• Data to use:
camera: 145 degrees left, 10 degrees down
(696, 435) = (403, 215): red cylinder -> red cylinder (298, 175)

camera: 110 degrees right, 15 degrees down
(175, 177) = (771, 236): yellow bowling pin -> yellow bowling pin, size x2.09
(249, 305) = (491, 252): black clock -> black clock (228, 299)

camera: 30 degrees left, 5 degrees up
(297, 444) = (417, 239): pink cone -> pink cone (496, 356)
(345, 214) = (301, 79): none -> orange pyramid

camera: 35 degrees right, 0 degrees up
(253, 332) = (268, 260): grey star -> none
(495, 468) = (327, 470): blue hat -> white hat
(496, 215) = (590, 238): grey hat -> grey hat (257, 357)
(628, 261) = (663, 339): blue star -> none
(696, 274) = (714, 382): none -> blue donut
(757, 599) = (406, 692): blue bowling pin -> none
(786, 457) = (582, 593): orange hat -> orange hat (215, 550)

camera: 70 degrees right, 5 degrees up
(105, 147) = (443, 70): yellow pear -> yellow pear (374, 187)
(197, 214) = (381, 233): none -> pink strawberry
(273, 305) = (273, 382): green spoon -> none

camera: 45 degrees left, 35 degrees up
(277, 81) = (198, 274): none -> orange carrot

• Your task:
Begin with the line that contains "(696, 274) = (714, 382): none -> blue donut". Repeat it and every line after it through the end of the listing, exactly, and print nothing more.

• Exercise response:
(696, 274) = (714, 382): none -> blue donut
(757, 599) = (406, 692): blue bowling pin -> none
(786, 457) = (582, 593): orange hat -> orange hat (215, 550)

camera: 70 degrees right, 5 degrees up
(105, 147) = (443, 70): yellow pear -> yellow pear (374, 187)
(197, 214) = (381, 233): none -> pink strawberry
(273, 305) = (273, 382): green spoon -> none

camera: 45 degrees left, 35 degrees up
(277, 81) = (198, 274): none -> orange carrot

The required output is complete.